_Task objective_
Reproduce the entries shown below only from the line with "none -> purple 1x1 brick [182,233,274,349]" down to the line with "black 1x3 brick [256,514,460,736] -> none", keeping both end lines and copying each one exactly.

(Supplied data)

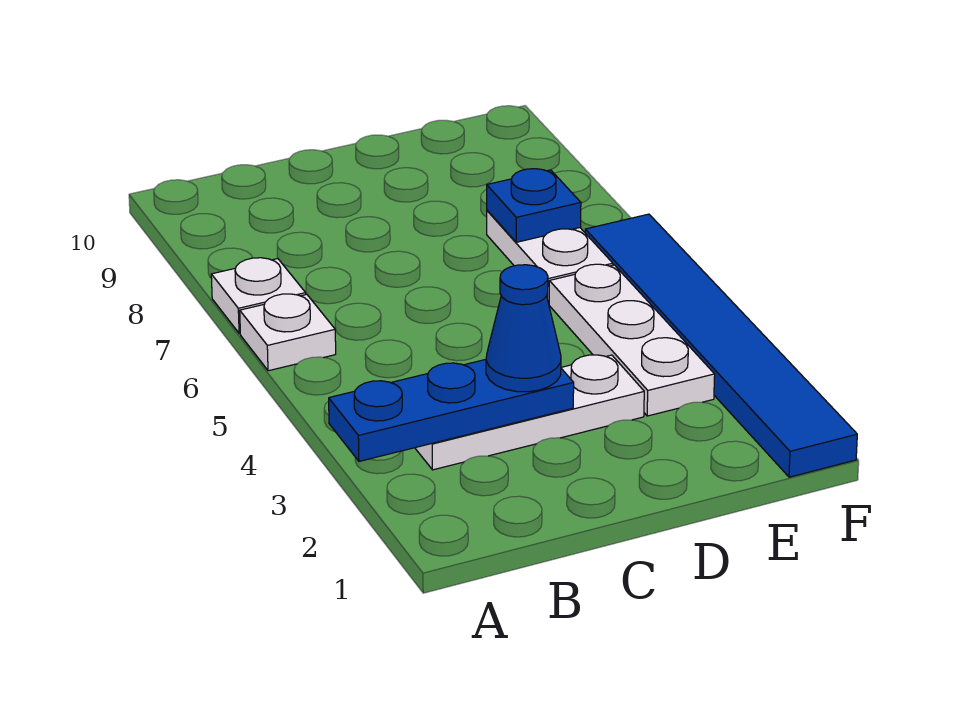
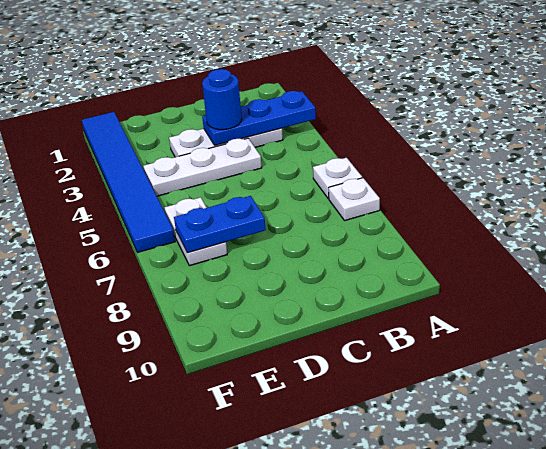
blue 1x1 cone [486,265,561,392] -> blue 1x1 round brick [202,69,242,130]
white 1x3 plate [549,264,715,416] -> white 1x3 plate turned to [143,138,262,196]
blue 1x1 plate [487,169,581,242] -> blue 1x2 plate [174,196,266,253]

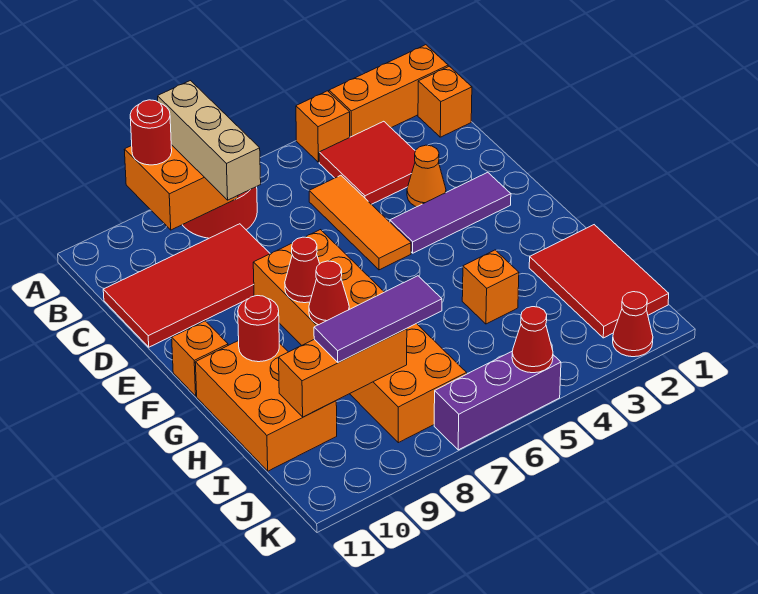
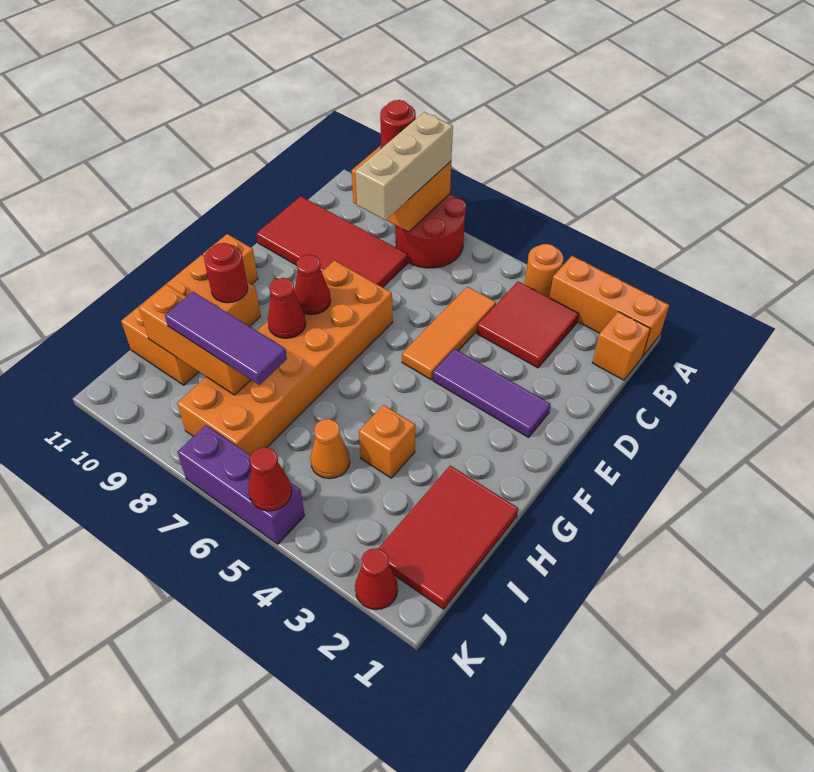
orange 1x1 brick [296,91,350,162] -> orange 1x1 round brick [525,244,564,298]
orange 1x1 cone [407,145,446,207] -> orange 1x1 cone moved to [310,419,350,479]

(End Supplied data)
(Supplied data)

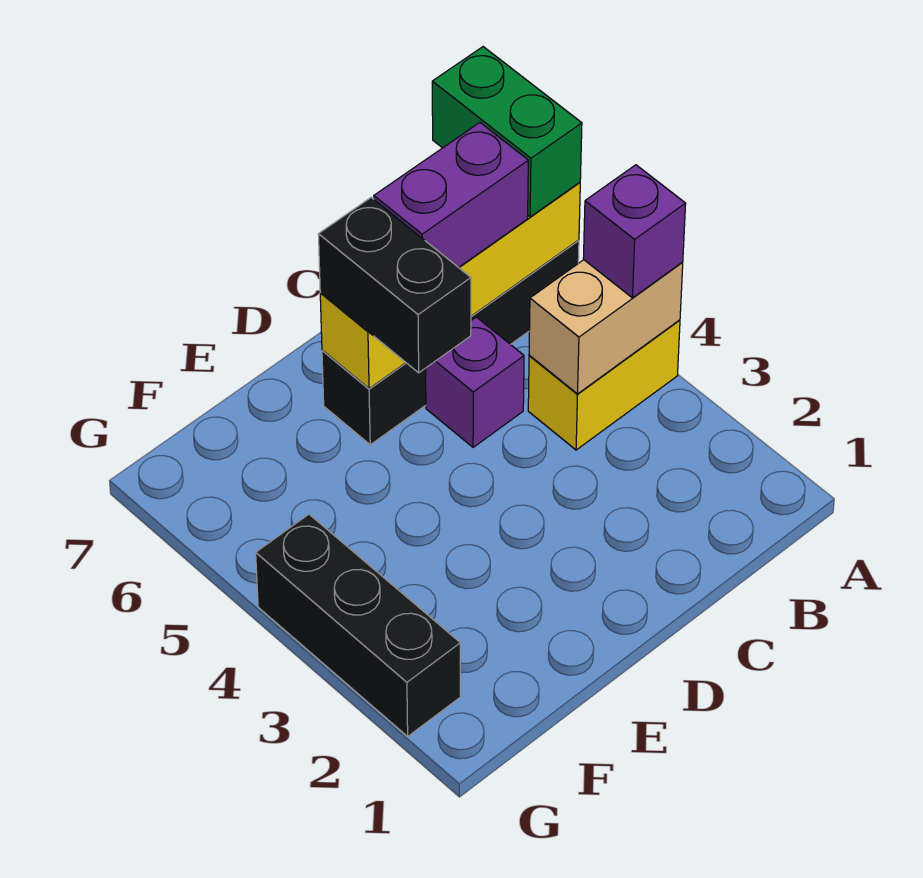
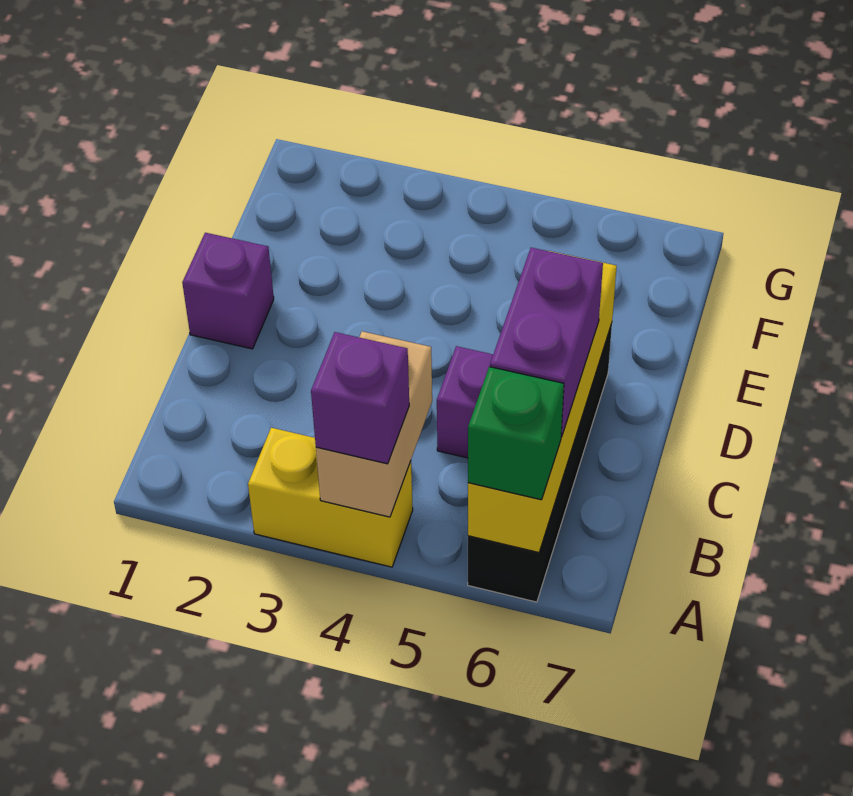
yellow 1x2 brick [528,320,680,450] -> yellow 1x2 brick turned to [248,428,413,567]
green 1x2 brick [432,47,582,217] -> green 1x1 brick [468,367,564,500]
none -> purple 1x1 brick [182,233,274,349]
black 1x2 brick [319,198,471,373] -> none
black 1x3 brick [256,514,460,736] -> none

(End Supplied data)

_Task solution_
none -> purple 1x1 brick [182,233,274,349]
black 1x2 brick [319,198,471,373] -> none
black 1x3 brick [256,514,460,736] -> none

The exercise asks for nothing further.